# Rows:

☆ ☆ ☆ ☆ ☆ ☆ ☆

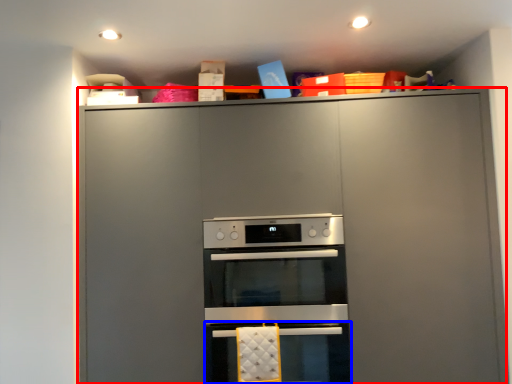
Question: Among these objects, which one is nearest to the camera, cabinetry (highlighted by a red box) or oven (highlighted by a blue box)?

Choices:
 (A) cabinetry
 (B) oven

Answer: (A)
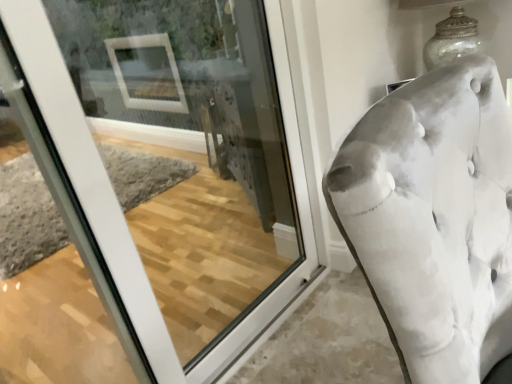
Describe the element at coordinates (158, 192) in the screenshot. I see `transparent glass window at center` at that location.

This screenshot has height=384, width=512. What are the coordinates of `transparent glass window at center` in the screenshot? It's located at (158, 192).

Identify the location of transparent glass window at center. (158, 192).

☆ ☆ ☆ ☆ ☆ ☆ ☆

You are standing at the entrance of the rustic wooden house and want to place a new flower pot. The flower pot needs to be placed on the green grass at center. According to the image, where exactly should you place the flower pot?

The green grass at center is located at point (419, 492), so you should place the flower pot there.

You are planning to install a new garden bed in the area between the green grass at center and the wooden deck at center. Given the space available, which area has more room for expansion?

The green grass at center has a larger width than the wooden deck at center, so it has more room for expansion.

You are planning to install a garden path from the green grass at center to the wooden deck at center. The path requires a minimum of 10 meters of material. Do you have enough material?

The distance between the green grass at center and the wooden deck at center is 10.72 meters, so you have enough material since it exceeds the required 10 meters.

☆ ☆ ☆ ☆ ☆ ☆ ☆

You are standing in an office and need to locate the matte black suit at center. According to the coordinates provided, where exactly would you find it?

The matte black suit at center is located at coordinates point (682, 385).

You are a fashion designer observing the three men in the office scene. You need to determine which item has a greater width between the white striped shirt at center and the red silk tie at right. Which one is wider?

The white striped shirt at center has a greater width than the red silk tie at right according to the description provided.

☆ ☆ ☆ ☆ ☆ ☆ ☆

# What to work on:
Print the listing word for word from the line with "Describe the element" to the line with "Identify the location", including both of those lines.

# Written solution:
Describe the element at coordinates (158, 192) in the screenshot. I see `transparent glass window at center` at that location.

This screenshot has height=384, width=512. What are the coordinates of `transparent glass window at center` in the screenshot? It's located at (158, 192).

Identify the location of transparent glass window at center. (158, 192).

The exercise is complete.